### Exercise inputs:
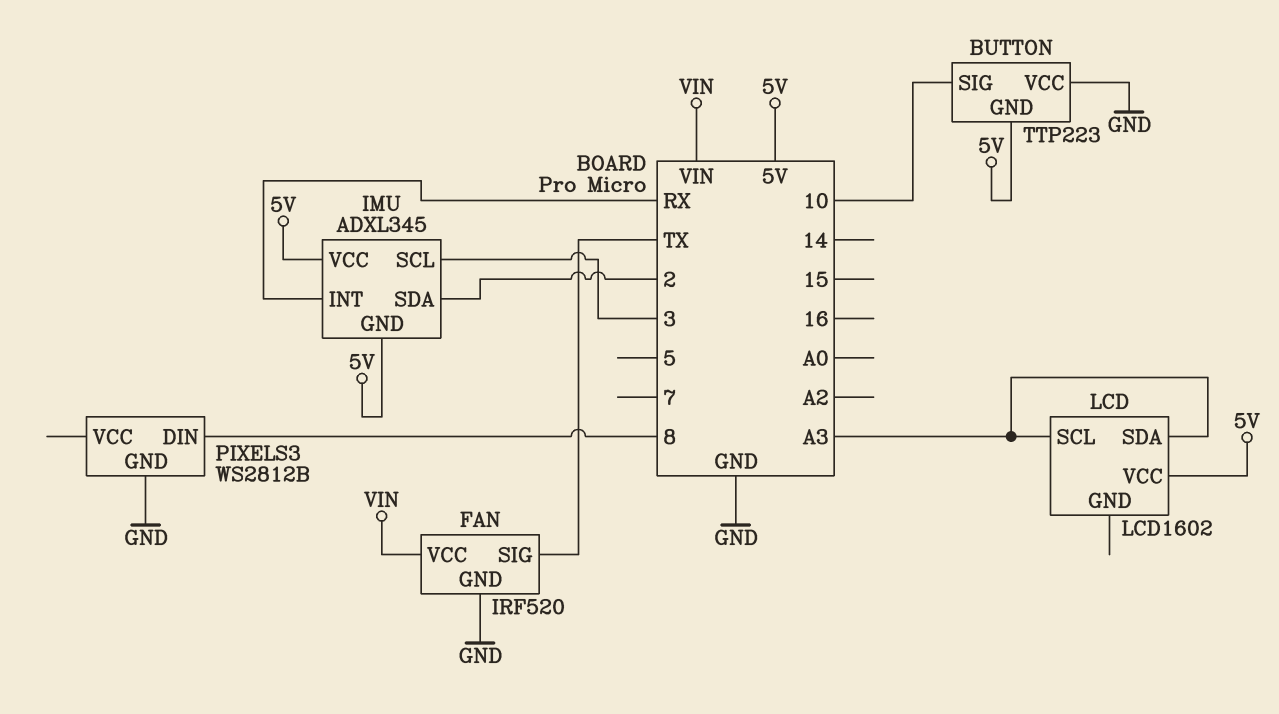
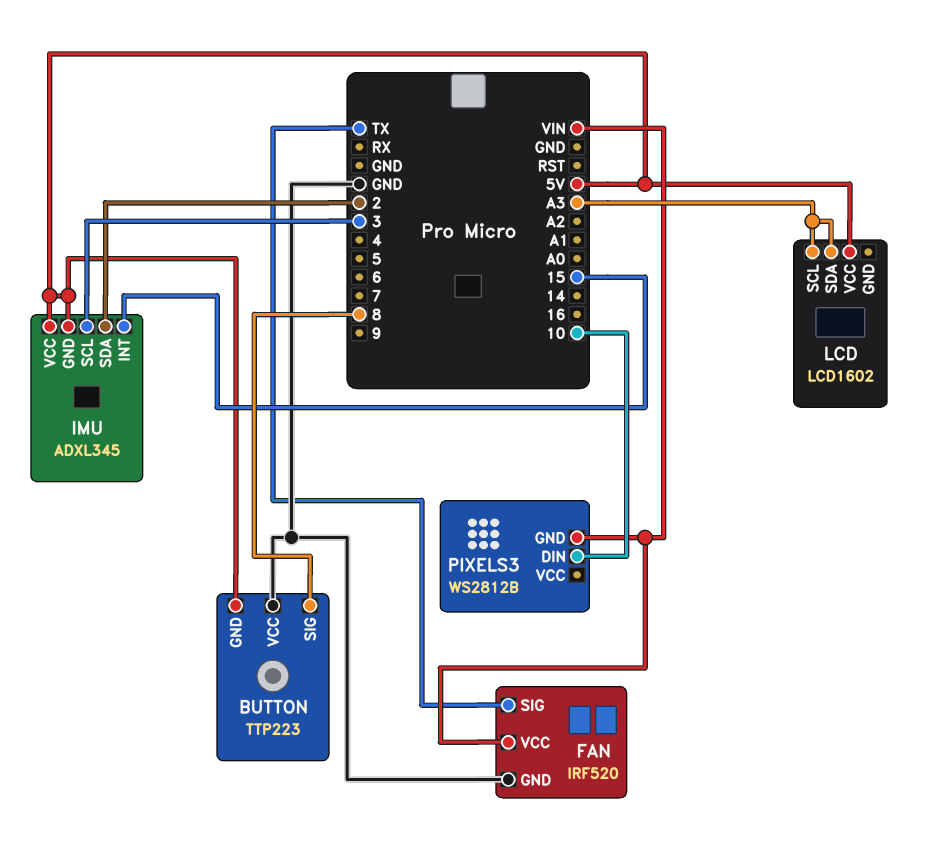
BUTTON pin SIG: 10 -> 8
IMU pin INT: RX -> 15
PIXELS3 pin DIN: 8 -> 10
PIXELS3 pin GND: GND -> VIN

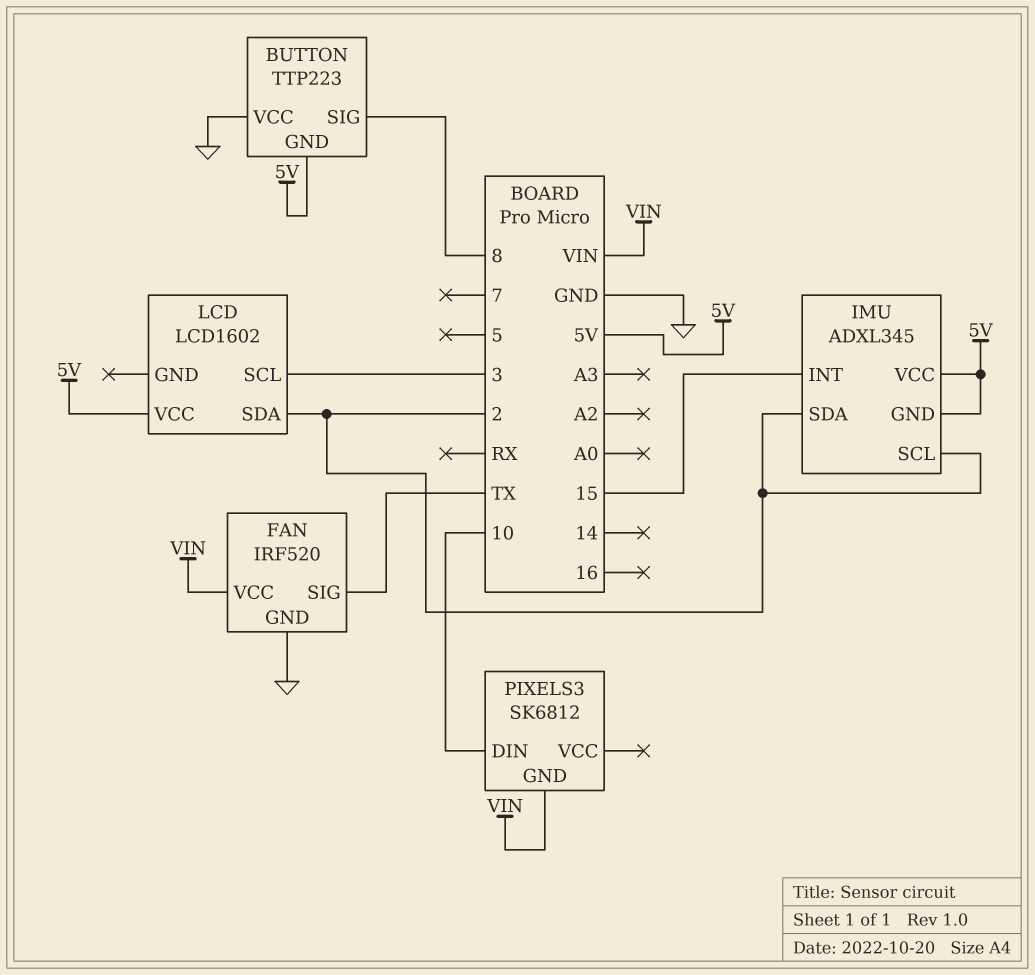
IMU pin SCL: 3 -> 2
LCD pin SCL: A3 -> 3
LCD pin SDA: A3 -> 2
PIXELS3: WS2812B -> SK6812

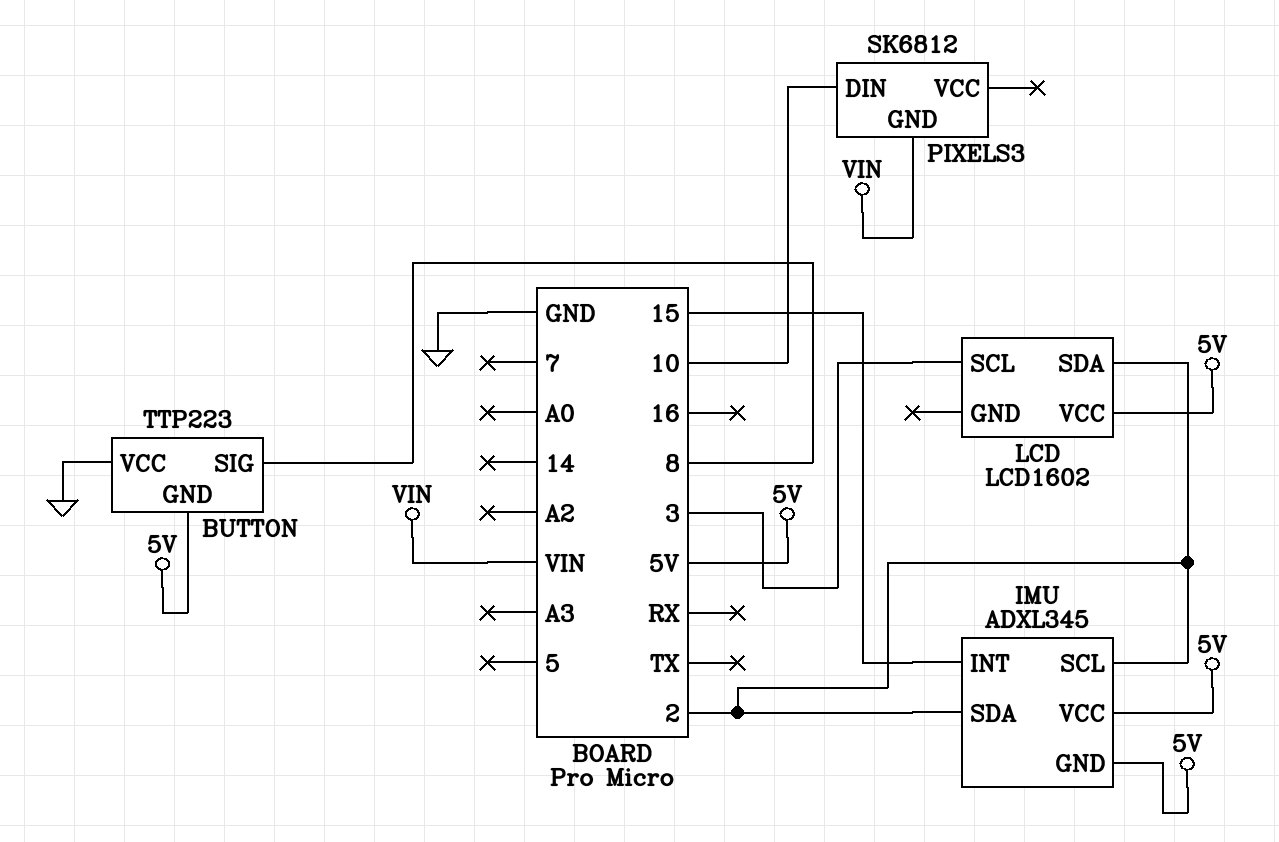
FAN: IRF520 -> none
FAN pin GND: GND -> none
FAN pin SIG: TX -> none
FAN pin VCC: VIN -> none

### Exercise prompt:
Everything in the entries above should be returned exactly, apart from the pictures.

### Written solution:
BUTTON pin SIG: 10 -> 8
IMU pin INT: RX -> 15
PIXELS3 pin DIN: 8 -> 10
PIXELS3 pin GND: GND -> VIN

IMU pin SCL: 3 -> 2
LCD pin SCL: A3 -> 3
LCD pin SDA: A3 -> 2
PIXELS3: WS2812B -> SK6812

FAN: IRF520 -> none
FAN pin GND: GND -> none
FAN pin SIG: TX -> none
FAN pin VCC: VIN -> none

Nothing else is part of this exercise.